From the line with "purple brick D5:E5" through the line with "blue round brick A1", inclusive, return each line of the data below exactly and leave the rest out.

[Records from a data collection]
-*-
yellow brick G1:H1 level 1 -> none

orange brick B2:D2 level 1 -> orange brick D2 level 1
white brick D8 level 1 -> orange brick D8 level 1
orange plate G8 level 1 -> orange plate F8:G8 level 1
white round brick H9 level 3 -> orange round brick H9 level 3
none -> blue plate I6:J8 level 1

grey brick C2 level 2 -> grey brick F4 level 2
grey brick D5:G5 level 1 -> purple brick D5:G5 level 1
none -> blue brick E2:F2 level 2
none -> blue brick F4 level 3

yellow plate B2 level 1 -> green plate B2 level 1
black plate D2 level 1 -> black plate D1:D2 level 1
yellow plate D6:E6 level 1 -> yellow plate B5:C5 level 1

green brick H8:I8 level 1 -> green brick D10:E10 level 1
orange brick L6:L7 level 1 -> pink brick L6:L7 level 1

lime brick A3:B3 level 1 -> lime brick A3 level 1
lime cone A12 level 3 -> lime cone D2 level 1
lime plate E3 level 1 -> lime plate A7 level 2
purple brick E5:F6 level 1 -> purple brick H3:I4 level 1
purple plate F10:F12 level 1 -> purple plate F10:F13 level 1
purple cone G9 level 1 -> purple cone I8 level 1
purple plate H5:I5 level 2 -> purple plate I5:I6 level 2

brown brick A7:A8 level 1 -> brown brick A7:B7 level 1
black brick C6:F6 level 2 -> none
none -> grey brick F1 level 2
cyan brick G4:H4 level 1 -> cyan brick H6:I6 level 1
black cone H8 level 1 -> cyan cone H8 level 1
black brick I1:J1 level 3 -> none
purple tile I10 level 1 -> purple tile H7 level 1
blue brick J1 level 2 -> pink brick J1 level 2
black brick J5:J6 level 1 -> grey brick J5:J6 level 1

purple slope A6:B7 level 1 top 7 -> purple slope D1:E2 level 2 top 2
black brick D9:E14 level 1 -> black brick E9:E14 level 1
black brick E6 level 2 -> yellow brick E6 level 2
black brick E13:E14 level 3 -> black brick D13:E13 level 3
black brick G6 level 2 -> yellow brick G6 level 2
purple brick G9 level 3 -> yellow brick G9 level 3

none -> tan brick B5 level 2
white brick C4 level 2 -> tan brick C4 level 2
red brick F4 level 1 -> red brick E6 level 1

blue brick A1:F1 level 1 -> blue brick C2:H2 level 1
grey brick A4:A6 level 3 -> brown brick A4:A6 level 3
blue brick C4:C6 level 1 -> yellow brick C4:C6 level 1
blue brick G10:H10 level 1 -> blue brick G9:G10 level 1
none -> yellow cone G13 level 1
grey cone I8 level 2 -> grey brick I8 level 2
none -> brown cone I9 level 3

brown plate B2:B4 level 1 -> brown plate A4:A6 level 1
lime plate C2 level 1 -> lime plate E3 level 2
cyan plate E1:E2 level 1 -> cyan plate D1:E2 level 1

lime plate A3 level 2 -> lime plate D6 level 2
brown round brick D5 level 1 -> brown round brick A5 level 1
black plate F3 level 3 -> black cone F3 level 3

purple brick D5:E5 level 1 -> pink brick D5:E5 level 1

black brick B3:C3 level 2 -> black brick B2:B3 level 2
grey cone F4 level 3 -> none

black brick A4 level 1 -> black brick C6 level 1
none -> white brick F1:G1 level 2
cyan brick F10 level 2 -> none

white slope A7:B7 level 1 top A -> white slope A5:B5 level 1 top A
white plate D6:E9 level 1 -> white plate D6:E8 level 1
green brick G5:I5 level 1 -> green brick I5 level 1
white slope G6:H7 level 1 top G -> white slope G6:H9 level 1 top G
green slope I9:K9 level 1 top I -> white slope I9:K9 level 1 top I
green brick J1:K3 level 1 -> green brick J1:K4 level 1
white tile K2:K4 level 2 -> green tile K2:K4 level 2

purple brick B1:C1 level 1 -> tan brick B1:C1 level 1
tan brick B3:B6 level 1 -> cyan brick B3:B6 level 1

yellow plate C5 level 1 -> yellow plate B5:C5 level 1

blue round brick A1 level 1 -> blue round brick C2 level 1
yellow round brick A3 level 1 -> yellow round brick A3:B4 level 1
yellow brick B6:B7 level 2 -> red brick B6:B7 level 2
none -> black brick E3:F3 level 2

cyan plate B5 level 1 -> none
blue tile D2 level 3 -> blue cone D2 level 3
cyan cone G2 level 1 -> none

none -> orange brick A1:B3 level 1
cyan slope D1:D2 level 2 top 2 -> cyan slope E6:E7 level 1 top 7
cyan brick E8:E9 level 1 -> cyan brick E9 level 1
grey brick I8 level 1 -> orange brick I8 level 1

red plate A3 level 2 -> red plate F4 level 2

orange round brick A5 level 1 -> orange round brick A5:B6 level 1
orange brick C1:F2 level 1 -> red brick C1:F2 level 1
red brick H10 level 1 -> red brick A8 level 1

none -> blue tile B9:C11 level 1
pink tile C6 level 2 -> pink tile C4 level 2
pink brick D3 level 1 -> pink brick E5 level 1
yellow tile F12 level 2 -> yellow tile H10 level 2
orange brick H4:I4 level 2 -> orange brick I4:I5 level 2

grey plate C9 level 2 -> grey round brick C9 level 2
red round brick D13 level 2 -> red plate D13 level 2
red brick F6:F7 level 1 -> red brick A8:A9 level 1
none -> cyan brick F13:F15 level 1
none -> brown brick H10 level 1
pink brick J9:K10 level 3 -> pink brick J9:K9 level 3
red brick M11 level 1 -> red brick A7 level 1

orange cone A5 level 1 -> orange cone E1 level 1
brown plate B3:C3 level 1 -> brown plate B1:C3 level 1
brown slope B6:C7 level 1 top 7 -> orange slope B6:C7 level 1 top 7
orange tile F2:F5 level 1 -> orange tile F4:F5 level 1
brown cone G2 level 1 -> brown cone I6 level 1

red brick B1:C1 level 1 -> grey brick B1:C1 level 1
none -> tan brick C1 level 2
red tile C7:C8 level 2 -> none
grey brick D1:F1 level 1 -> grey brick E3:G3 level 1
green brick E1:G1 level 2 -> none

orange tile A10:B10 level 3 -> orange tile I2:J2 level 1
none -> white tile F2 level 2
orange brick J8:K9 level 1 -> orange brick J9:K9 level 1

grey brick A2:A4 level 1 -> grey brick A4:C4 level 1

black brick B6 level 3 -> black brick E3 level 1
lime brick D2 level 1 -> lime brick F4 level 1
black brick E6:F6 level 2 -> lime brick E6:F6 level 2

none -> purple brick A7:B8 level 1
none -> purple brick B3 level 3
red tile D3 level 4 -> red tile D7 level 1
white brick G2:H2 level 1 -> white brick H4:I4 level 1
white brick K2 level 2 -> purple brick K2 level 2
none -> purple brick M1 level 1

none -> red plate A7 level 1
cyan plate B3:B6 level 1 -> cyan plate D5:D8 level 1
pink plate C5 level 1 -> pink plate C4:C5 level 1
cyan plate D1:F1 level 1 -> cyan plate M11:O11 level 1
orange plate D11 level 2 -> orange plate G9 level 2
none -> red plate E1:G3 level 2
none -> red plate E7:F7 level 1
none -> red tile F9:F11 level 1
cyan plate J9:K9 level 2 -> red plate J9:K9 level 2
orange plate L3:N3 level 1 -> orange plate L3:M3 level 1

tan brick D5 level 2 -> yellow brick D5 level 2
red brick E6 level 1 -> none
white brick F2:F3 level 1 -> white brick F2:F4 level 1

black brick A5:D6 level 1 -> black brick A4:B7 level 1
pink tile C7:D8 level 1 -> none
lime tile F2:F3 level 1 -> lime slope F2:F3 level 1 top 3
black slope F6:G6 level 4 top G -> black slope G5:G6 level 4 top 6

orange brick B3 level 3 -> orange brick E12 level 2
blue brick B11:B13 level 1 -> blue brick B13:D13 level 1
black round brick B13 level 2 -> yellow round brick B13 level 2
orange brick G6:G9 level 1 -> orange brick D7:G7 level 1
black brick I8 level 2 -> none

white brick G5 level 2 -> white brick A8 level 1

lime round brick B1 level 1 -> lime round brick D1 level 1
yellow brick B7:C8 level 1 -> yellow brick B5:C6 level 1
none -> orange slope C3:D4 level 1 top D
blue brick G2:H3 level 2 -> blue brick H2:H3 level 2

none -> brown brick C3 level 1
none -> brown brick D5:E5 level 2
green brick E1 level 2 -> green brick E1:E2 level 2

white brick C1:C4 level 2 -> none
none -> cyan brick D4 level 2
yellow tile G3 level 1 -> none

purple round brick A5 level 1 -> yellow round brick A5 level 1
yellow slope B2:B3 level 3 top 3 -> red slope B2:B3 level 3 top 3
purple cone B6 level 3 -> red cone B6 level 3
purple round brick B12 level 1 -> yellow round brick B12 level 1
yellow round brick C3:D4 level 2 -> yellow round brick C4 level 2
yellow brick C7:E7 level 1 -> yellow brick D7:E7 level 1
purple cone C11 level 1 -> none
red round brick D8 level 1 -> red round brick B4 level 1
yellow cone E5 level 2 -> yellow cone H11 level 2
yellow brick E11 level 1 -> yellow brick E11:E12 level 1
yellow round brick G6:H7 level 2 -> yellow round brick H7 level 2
-*-
§ Task output:
purple brick D5:E5 level 1 -> pink brick D5:E5 level 1

black brick B3:C3 level 2 -> black brick B2:B3 level 2
grey cone F4 level 3 -> none

black brick A4 level 1 -> black brick C6 level 1
none -> white brick F1:G1 level 2
cyan brick F10 level 2 -> none

white slope A7:B7 level 1 top A -> white slope A5:B5 level 1 top A
white plate D6:E9 level 1 -> white plate D6:E8 level 1
green brick G5:I5 level 1 -> green brick I5 level 1
white slope G6:H7 level 1 top G -> white slope G6:H9 level 1 top G
green slope I9:K9 level 1 top I -> white slope I9:K9 level 1 top I
green brick J1:K3 level 1 -> green brick J1:K4 level 1
white tile K2:K4 level 2 -> green tile K2:K4 level 2

purple brick B1:C1 level 1 -> tan brick B1:C1 level 1
tan brick B3:B6 level 1 -> cyan brick B3:B6 level 1

yellow plate C5 level 1 -> yellow plate B5:C5 level 1

blue round brick A1 level 1 -> blue round brick C2 level 1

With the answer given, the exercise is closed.